= TASK PROMPT =
Could you print the stretch of lines below from the one with "camera: 70 degrees right, 15 degrees down" through the one with "(634, 249) = (773, 331): none -> yellow lamp", exactly as they stand and without any pictures?

= INPUT RECORDS =
BEGIN
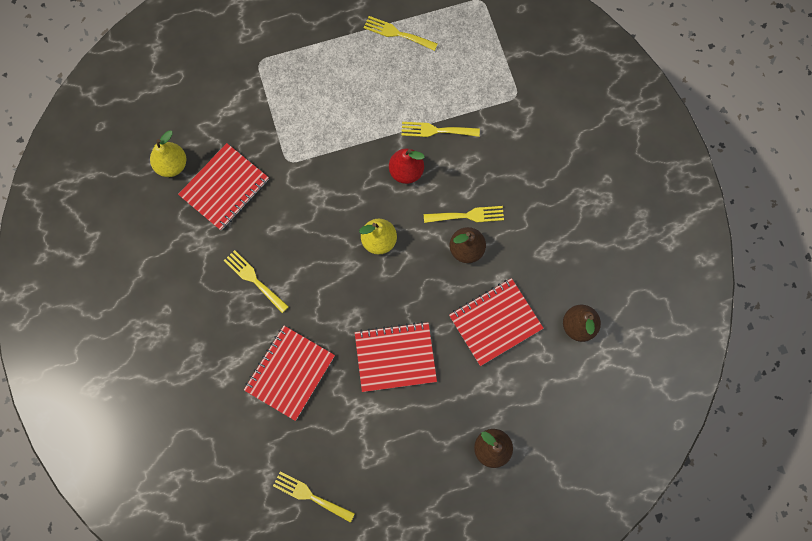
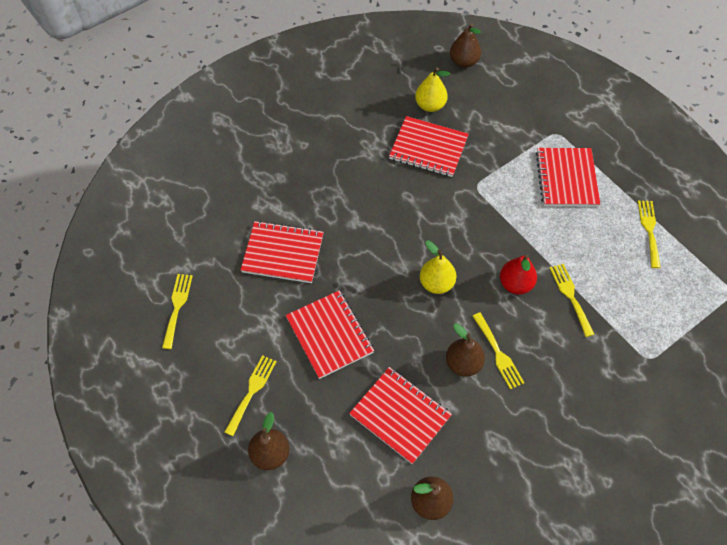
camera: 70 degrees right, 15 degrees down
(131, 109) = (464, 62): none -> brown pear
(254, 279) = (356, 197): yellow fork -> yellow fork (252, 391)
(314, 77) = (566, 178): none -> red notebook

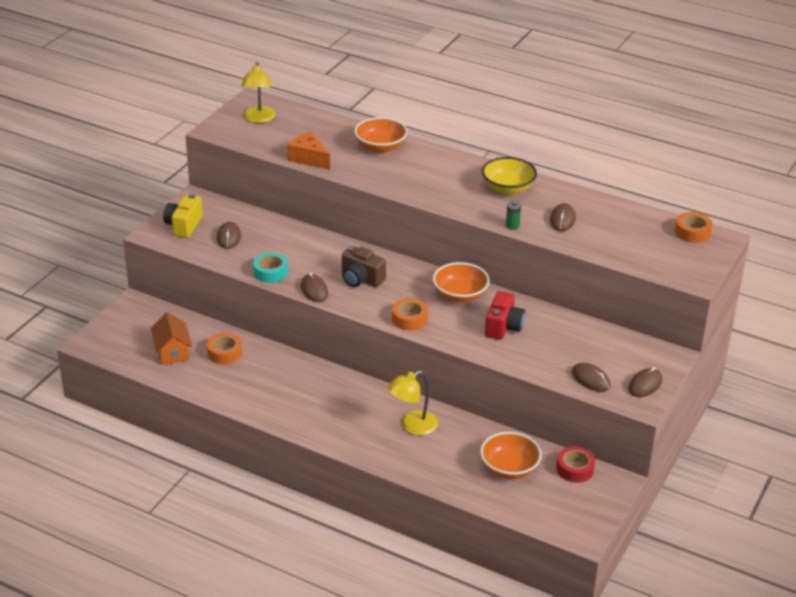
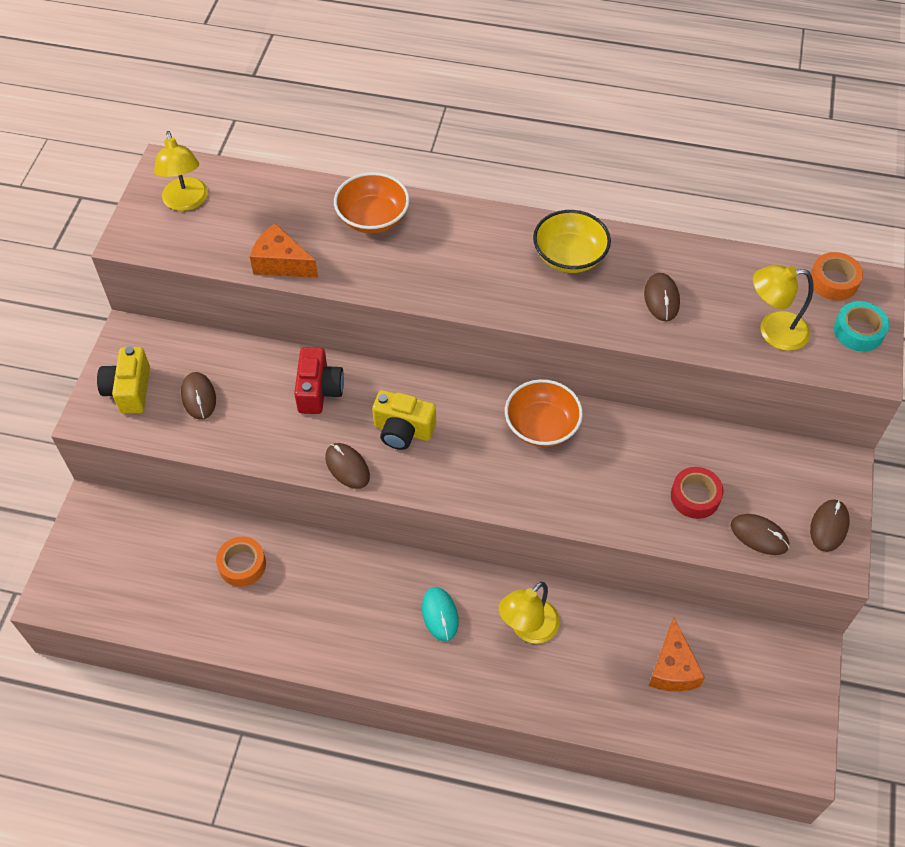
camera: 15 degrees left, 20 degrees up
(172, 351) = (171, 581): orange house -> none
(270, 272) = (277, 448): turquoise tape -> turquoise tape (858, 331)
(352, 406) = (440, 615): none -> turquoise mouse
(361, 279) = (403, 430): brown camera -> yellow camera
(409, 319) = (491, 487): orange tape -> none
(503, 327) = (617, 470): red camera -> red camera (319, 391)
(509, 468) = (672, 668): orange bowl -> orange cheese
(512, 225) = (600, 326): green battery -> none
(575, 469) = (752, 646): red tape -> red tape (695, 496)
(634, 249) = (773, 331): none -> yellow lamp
END
BEGIN
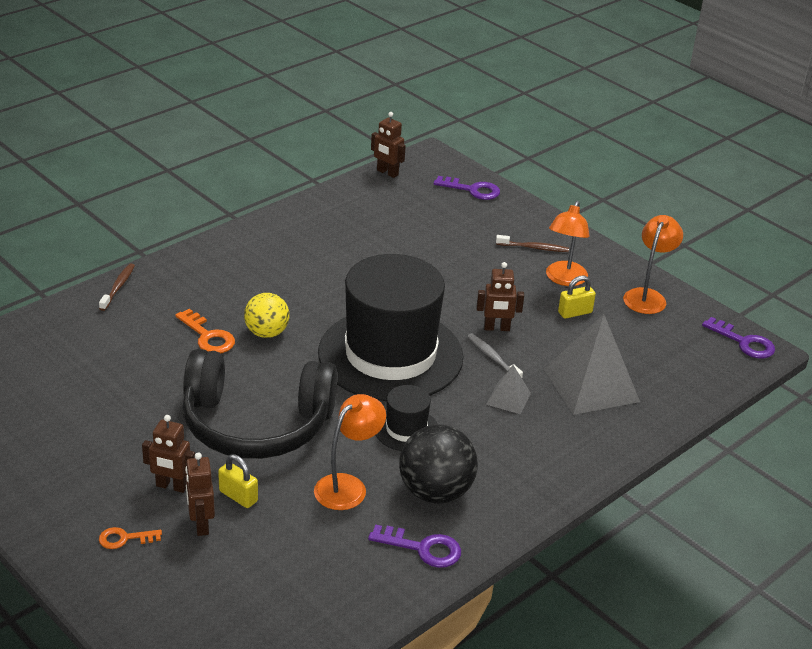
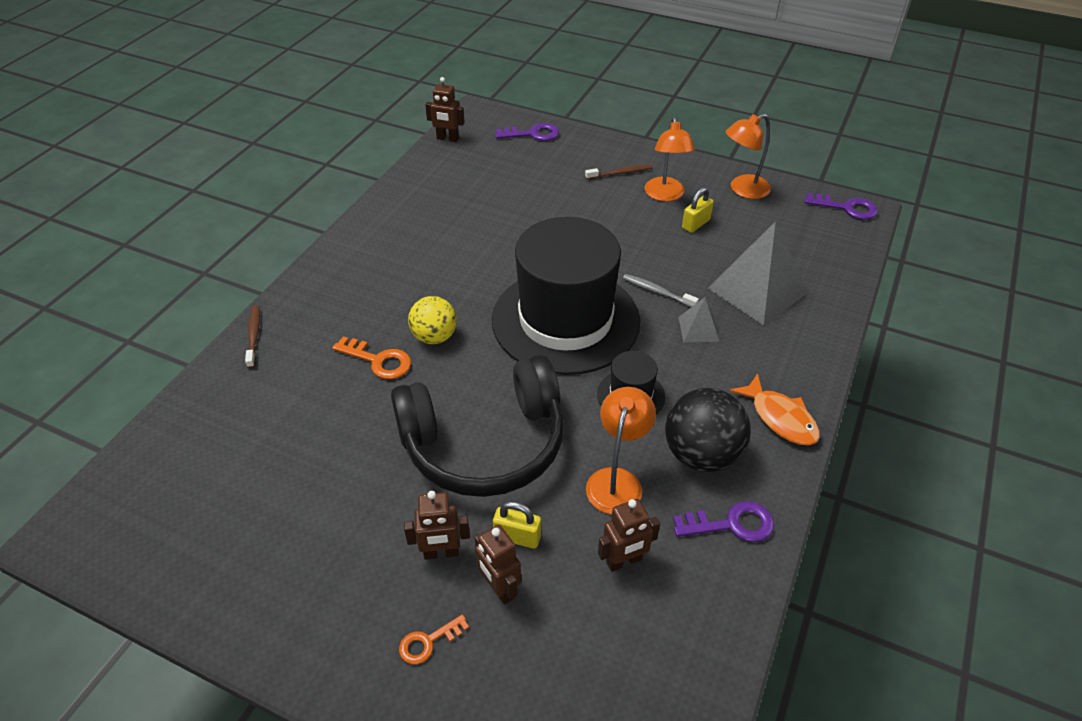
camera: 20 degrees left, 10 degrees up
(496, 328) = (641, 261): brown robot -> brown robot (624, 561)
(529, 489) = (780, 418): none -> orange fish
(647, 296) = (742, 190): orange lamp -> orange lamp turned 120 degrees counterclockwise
END
BEGIN
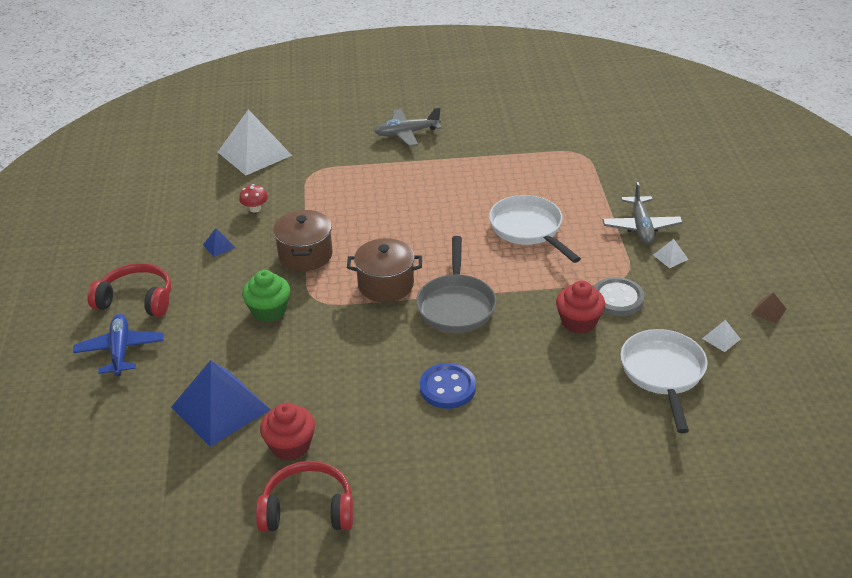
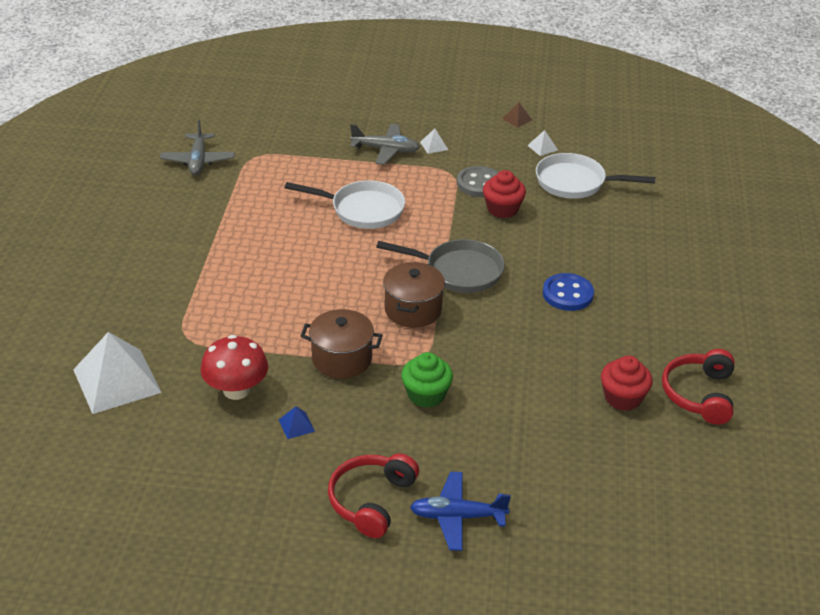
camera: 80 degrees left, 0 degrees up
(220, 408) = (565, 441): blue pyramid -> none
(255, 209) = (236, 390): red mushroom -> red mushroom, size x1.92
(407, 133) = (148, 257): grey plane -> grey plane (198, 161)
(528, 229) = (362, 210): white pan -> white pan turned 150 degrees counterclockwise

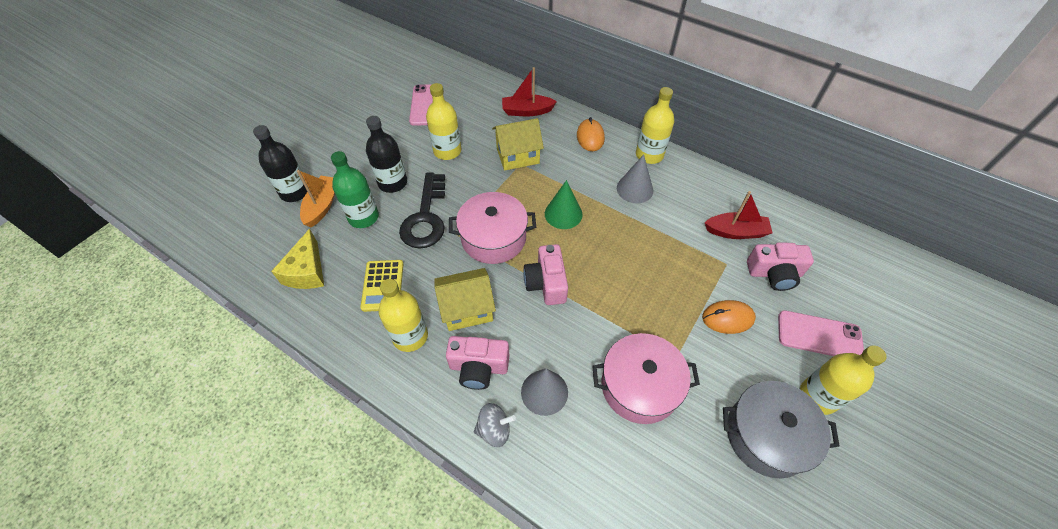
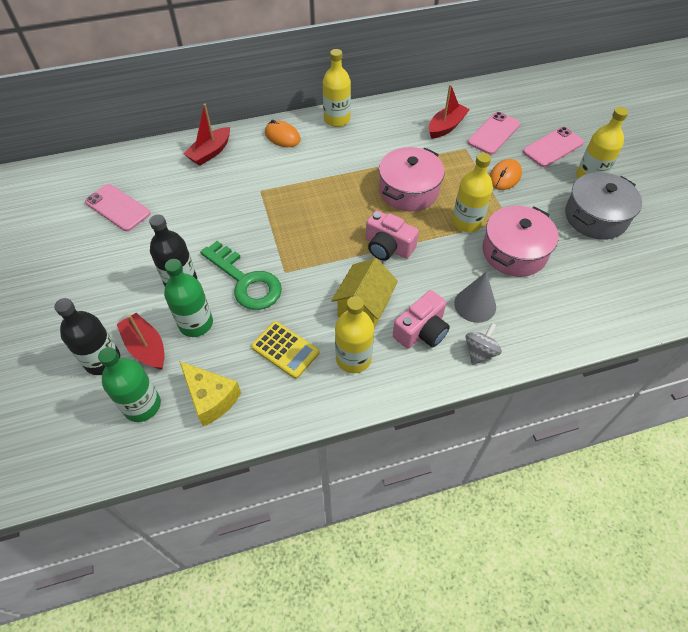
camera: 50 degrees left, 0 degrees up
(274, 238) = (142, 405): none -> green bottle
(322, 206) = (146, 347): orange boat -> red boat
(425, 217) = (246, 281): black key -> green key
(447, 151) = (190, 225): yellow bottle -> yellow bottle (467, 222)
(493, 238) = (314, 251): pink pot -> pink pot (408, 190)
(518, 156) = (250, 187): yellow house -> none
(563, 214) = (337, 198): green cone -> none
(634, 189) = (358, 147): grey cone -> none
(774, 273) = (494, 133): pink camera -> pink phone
END
= PROBLEM SOLUTION =
camera: 70 degrees right, 15 degrees down
(131, 109) = (464, 62): none -> brown pear
(254, 279) = (356, 197): yellow fork -> yellow fork (252, 391)
(314, 77) = (566, 178): none -> red notebook

camera: 15 degrees left, 20 degrees up
(172, 351) = (171, 581): orange house -> none
(270, 272) = (277, 448): turquoise tape -> turquoise tape (858, 331)
(352, 406) = (440, 615): none -> turquoise mouse
(361, 279) = (403, 430): brown camera -> yellow camera
(409, 319) = (491, 487): orange tape -> none
(503, 327) = (617, 470): red camera -> red camera (319, 391)
(509, 468) = (672, 668): orange bowl -> orange cheese
(512, 225) = (600, 326): green battery -> none
(575, 469) = (752, 646): red tape -> red tape (695, 496)
(634, 249) = (773, 331): none -> yellow lamp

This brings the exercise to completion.